(Recorded information begins)
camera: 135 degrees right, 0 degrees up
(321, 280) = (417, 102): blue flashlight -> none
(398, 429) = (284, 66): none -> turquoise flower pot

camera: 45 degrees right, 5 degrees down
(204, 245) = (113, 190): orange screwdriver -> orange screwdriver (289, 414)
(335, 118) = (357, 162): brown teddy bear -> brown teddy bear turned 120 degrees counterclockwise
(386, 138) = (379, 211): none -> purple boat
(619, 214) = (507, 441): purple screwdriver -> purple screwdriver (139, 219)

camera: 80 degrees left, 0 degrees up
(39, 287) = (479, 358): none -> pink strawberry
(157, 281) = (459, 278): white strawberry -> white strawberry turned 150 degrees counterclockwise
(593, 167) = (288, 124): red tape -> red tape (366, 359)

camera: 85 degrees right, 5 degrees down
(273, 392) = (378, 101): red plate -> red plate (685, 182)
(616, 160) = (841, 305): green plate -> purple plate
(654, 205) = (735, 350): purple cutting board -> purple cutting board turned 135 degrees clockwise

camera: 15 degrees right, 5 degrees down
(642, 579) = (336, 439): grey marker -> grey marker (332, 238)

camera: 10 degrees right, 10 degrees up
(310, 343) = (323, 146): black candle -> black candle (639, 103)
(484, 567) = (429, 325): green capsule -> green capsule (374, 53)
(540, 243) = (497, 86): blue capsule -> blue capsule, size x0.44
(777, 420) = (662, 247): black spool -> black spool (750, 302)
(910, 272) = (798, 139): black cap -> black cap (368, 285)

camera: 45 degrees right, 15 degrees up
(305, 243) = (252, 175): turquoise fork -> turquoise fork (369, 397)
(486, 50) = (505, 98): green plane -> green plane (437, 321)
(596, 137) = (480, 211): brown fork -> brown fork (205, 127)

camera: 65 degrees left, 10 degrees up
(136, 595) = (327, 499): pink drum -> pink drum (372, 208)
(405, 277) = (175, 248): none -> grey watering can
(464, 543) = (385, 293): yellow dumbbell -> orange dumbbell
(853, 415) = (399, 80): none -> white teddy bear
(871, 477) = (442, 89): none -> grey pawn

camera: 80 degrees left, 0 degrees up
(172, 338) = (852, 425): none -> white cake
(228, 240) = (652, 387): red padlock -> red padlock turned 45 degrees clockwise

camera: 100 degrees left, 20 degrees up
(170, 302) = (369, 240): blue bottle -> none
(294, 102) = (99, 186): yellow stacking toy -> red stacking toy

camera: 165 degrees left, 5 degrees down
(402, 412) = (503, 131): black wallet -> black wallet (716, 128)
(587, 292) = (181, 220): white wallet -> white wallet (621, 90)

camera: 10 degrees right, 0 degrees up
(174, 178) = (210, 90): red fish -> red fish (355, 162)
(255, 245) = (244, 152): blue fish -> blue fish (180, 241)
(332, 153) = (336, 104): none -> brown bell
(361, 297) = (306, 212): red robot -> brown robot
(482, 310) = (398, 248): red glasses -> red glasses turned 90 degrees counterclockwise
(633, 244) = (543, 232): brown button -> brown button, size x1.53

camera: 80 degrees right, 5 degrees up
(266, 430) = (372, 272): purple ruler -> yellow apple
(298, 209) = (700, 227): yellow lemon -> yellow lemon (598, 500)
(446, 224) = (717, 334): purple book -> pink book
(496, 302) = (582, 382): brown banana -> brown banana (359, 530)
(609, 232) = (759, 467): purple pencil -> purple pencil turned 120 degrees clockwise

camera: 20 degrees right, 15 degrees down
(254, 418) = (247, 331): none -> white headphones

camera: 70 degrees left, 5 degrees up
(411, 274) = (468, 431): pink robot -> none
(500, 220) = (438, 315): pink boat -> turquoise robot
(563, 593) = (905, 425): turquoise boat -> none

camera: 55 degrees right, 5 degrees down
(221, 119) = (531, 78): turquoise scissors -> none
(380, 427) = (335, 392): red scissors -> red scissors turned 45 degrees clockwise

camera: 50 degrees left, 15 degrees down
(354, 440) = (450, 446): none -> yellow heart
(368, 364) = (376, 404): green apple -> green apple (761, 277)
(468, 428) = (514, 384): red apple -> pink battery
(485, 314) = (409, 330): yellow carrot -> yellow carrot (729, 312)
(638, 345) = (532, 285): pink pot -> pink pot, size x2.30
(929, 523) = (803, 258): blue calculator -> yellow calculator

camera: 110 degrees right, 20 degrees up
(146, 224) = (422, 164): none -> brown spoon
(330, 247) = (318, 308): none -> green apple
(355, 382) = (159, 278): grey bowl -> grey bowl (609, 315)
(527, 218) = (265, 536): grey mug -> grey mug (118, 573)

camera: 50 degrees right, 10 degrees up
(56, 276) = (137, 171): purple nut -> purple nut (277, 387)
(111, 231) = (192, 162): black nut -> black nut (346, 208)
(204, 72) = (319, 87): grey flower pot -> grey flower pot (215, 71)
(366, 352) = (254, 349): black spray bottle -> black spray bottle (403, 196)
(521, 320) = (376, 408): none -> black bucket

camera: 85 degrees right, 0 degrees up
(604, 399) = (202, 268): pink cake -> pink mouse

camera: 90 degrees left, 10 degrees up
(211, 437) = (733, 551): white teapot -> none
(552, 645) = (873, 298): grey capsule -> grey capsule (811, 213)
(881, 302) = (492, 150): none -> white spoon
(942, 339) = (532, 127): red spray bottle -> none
(Recorded information ends)
## Task details
If a line falls between the first line of the entries and the line containing "(616, 160) = (841, 305): green", or is one of those two, restate it word for word; leave all other lines out.

## Task output
camera: 135 degrees right, 0 degrees up
(321, 280) = (417, 102): blue flashlight -> none
(398, 429) = (284, 66): none -> turquoise flower pot

camera: 45 degrees right, 5 degrees down
(204, 245) = (113, 190): orange screwdriver -> orange screwdriver (289, 414)
(335, 118) = (357, 162): brown teddy bear -> brown teddy bear turned 120 degrees counterclockwise
(386, 138) = (379, 211): none -> purple boat
(619, 214) = (507, 441): purple screwdriver -> purple screwdriver (139, 219)

camera: 80 degrees left, 0 degrees up
(39, 287) = (479, 358): none -> pink strawberry
(157, 281) = (459, 278): white strawberry -> white strawberry turned 150 degrees counterclockwise
(593, 167) = (288, 124): red tape -> red tape (366, 359)

camera: 85 degrees right, 5 degrees down
(273, 392) = (378, 101): red plate -> red plate (685, 182)
(616, 160) = (841, 305): green plate -> purple plate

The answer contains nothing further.